*** AVAILABLE RECORDS ***

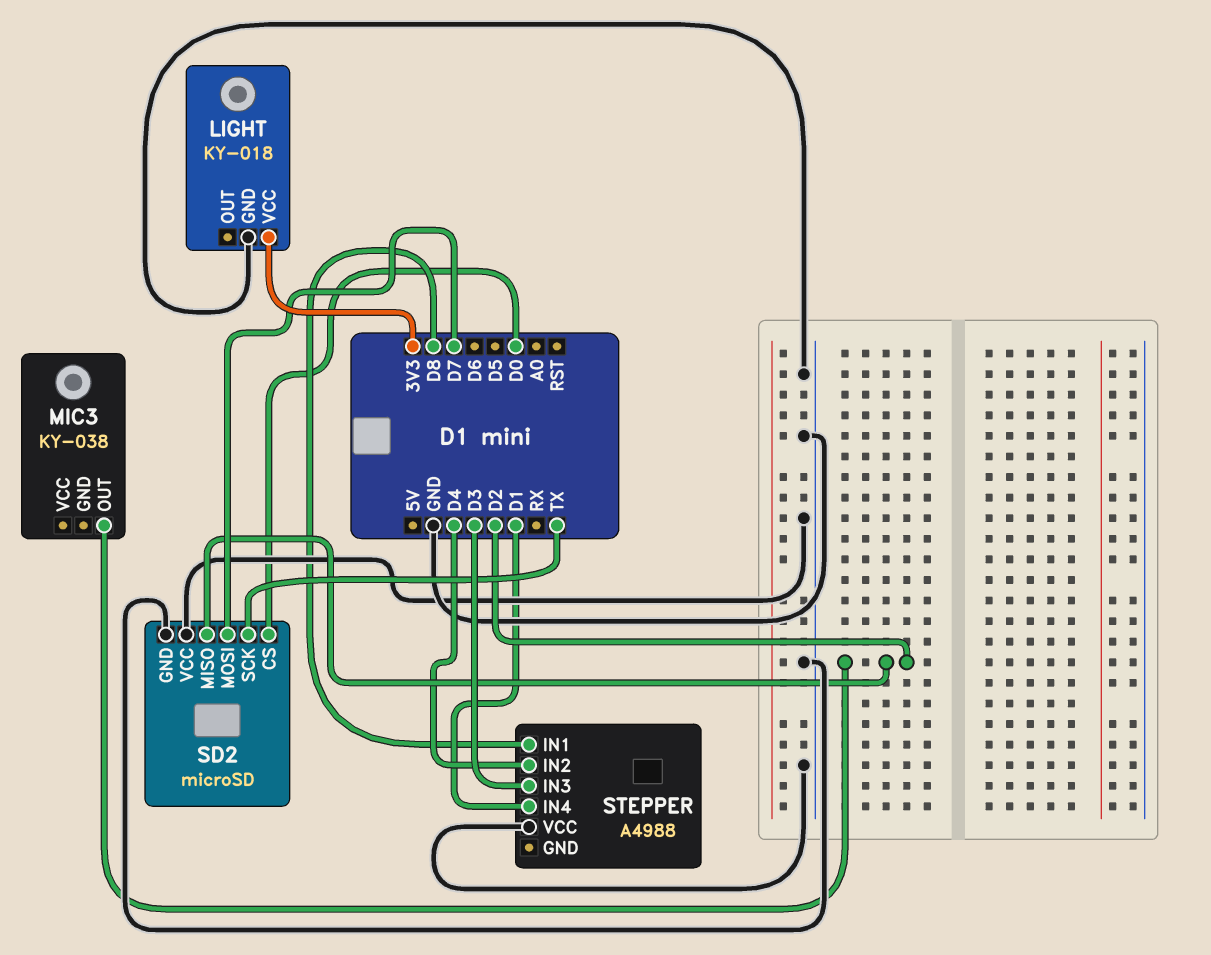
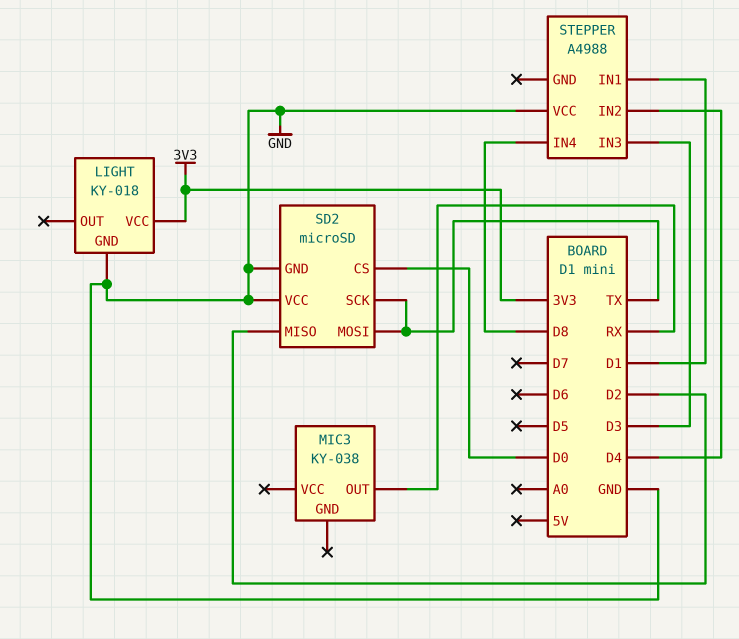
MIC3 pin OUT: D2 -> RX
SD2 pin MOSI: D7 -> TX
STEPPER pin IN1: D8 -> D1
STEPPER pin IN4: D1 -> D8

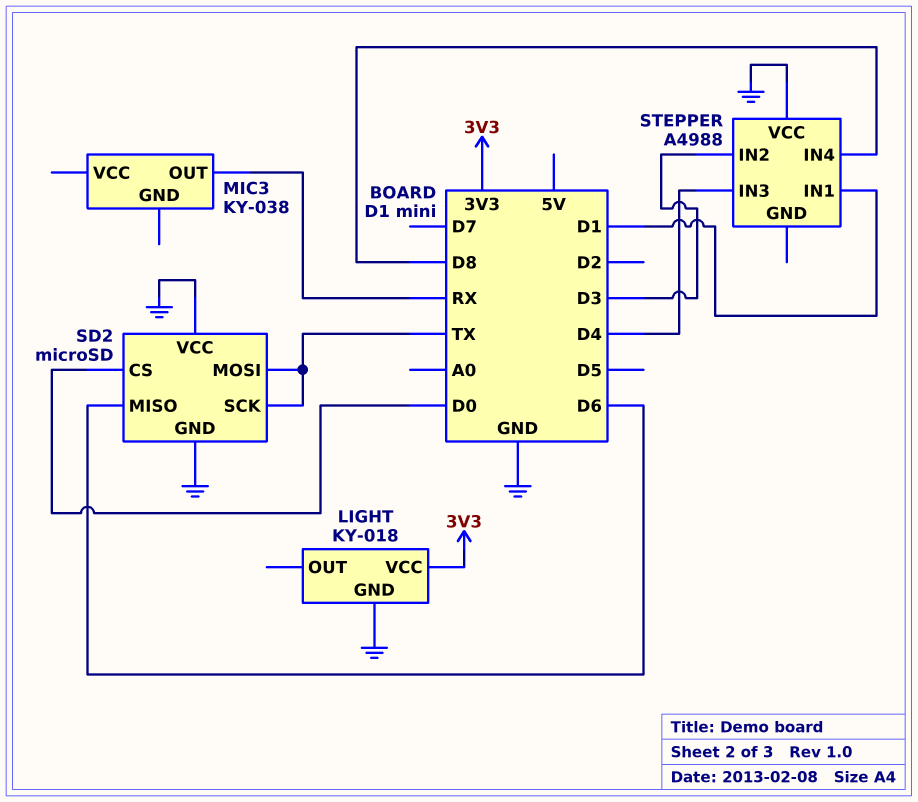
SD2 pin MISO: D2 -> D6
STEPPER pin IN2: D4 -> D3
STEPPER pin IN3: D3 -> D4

*** End of AVAILABLE RECORDS ***

Return only what lies between the line containing "STEPPER pin IN1: D8 -> D1" and the last line of the listing, those two lines included, exactly as written and with no pictures.

## [TASK ANSWER]
STEPPER pin IN1: D8 -> D1
STEPPER pin IN4: D1 -> D8

SD2 pin MISO: D2 -> D6
STEPPER pin IN2: D4 -> D3
STEPPER pin IN3: D3 -> D4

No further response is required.